··· INPUT DATA

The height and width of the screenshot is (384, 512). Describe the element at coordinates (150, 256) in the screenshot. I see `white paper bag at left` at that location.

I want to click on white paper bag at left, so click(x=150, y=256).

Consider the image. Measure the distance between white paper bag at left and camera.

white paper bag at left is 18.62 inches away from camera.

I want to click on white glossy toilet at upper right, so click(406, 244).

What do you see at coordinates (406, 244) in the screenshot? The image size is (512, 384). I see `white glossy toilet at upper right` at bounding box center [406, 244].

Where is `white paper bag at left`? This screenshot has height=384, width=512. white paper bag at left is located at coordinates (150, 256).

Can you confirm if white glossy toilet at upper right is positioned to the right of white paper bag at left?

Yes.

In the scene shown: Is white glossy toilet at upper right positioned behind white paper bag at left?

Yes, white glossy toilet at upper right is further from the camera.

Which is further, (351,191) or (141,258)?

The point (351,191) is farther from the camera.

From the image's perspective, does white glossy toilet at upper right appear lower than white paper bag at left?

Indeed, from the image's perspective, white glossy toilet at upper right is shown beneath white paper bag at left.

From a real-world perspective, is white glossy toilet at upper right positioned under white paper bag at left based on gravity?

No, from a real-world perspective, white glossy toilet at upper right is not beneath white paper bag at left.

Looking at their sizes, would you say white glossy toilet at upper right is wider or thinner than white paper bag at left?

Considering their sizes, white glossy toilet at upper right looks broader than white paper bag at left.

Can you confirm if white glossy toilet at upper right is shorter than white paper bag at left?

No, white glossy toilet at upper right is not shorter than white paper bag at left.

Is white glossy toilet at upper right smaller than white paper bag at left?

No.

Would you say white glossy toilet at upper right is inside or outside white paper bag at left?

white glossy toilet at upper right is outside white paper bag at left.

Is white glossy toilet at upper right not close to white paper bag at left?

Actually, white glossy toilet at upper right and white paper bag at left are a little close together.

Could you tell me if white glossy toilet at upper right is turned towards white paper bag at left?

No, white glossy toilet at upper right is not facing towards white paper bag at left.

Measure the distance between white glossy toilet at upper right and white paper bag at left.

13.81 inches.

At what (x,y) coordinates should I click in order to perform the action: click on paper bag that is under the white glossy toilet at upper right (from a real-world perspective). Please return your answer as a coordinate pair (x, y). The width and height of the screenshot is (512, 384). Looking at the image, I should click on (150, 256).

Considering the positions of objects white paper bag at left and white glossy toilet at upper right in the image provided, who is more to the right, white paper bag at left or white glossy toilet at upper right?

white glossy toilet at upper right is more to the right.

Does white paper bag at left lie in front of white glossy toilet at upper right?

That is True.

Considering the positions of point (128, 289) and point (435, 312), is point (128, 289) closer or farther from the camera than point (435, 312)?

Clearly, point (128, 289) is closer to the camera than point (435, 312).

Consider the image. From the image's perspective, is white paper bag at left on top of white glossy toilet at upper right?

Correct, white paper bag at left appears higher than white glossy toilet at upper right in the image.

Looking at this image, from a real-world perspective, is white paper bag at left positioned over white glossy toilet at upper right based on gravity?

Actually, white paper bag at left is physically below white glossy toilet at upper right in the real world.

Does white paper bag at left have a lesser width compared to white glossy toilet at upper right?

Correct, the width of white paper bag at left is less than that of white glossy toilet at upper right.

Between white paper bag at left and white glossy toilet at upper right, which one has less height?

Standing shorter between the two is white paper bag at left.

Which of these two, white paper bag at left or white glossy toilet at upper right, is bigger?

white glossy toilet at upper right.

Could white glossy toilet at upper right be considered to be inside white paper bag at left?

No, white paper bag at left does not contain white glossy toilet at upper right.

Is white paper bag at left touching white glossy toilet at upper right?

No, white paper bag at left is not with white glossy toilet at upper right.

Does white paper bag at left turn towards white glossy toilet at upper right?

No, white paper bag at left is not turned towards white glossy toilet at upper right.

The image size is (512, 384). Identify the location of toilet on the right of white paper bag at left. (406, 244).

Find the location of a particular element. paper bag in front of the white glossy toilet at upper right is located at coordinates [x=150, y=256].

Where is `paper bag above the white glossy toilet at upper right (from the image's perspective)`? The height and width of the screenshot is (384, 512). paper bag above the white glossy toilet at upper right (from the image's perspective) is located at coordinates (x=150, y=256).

······

Render every item above as a JSON list of strings, with one string for each line and blank lines omitted.

▸ **RESPONSE BELOW**:
[
  "The height and width of the screenshot is (384, 512). Describe the element at coordinates (150, 256) in the screenshot. I see `white paper bag at left` at that location.",
  "I want to click on white paper bag at left, so click(x=150, y=256).",
  "Consider the image. Measure the distance between white paper bag at left and camera.",
  "white paper bag at left is 18.62 inches away from camera.",
  "I want to click on white glossy toilet at upper right, so click(406, 244).",
  "What do you see at coordinates (406, 244) in the screenshot? The image size is (512, 384). I see `white glossy toilet at upper right` at bounding box center [406, 244].",
  "Where is `white paper bag at left`? This screenshot has height=384, width=512. white paper bag at left is located at coordinates (150, 256).",
  "Can you confirm if white glossy toilet at upper right is positioned to the right of white paper bag at left?",
  "Yes.",
  "In the scene shown: Is white glossy toilet at upper right positioned behind white paper bag at left?",
  "Yes, white glossy toilet at upper right is further from the camera.",
  "Which is further, (351,191) or (141,258)?",
  "The point (351,191) is farther from the camera.",
  "From the image's perspective, does white glossy toilet at upper right appear lower than white paper bag at left?",
  "Indeed, from the image's perspective, white glossy toilet at upper right is shown beneath white paper bag at left.",
  "From a real-world perspective, is white glossy toilet at upper right positioned under white paper bag at left based on gravity?",
  "No, from a real-world perspective, white glossy toilet at upper right is not beneath white paper bag at left.",
  "Looking at their sizes, would you say white glossy toilet at upper right is wider or thinner than white paper bag at left?",
  "Considering their sizes, white glossy toilet at upper right looks broader than white paper bag at left.",
  "Can you confirm if white glossy toilet at upper right is shorter than white paper bag at left?",
  "No, white glossy toilet at upper right is not shorter than white paper bag at left.",
  "Is white glossy toilet at upper right smaller than white paper bag at left?",
  "No.",
  "Would you say white glossy toilet at upper right is inside or outside white paper bag at left?",
  "white glossy toilet at upper right is outside white paper bag at left.",
  "Is white glossy toilet at upper right not close to white paper bag at left?",
  "Actually, white glossy toilet at upper right and white paper bag at left are a little close together.",
  "Could you tell me if white glossy toilet at upper right is turned towards white paper bag at left?",
  "No, white glossy toilet at upper right is not facing towards white paper bag at left.",
  "Measure the distance between white glossy toilet at upper right and white paper bag at left.",
  "13.81 inches.",
  "At what (x,y) coordinates should I click in order to perform the action: click on paper bag that is under the white glossy toilet at upper right (from a real-world perspective). Please return your answer as a coordinate pair (x, y). The width and height of the screenshot is (512, 384). Looking at the image, I should click on (150, 256).",
  "Considering the positions of objects white paper bag at left and white glossy toilet at upper right in the image provided, who is more to the right, white paper bag at left or white glossy toilet at upper right?",
  "white glossy toilet at upper right is more to the right.",
  "Does white paper bag at left lie in front of white glossy toilet at upper right?",
  "That is True.",
  "Considering the positions of point (128, 289) and point (435, 312), is point (128, 289) closer or farther from the camera than point (435, 312)?",
  "Clearly, point (128, 289) is closer to the camera than point (435, 312).",
  "Consider the image. From the image's perspective, is white paper bag at left on top of white glossy toilet at upper right?",
  "Correct, white paper bag at left appears higher than white glossy toilet at upper right in the image.",
  "Looking at this image, from a real-world perspective, is white paper bag at left positioned over white glossy toilet at upper right based on gravity?",
  "Actually, white paper bag at left is physically below white glossy toilet at upper right in the real world.",
  "Does white paper bag at left have a lesser width compared to white glossy toilet at upper right?",
  "Correct, the width of white paper bag at left is less than that of white glossy toilet at upper right.",
  "Between white paper bag at left and white glossy toilet at upper right, which one has less height?",
  "Standing shorter between the two is white paper bag at left.",
  "Which of these two, white paper bag at left or white glossy toilet at upper right, is bigger?",
  "white glossy toilet at upper right.",
  "Could white glossy toilet at upper right be considered to be inside white paper bag at left?",
  "No, white paper bag at left does not contain white glossy toilet at upper right.",
  "Is white paper bag at left touching white glossy toilet at upper right?",
  "No, white paper bag at left is not with white glossy toilet at upper right.",
  "Does white paper bag at left turn towards white glossy toilet at upper right?",
  "No, white paper bag at left is not turned towards white glossy toilet at upper right.",
  "The image size is (512, 384). Identify the location of toilet on the right of white paper bag at left. (406, 244).",
  "Find the location of a particular element. paper bag in front of the white glossy toilet at upper right is located at coordinates [x=150, y=256].",
  "Where is `paper bag above the white glossy toilet at upper right (from the image's perspective)`? The height and width of the screenshot is (384, 512). paper bag above the white glossy toilet at upper right (from the image's perspective) is located at coordinates (x=150, y=256)."
]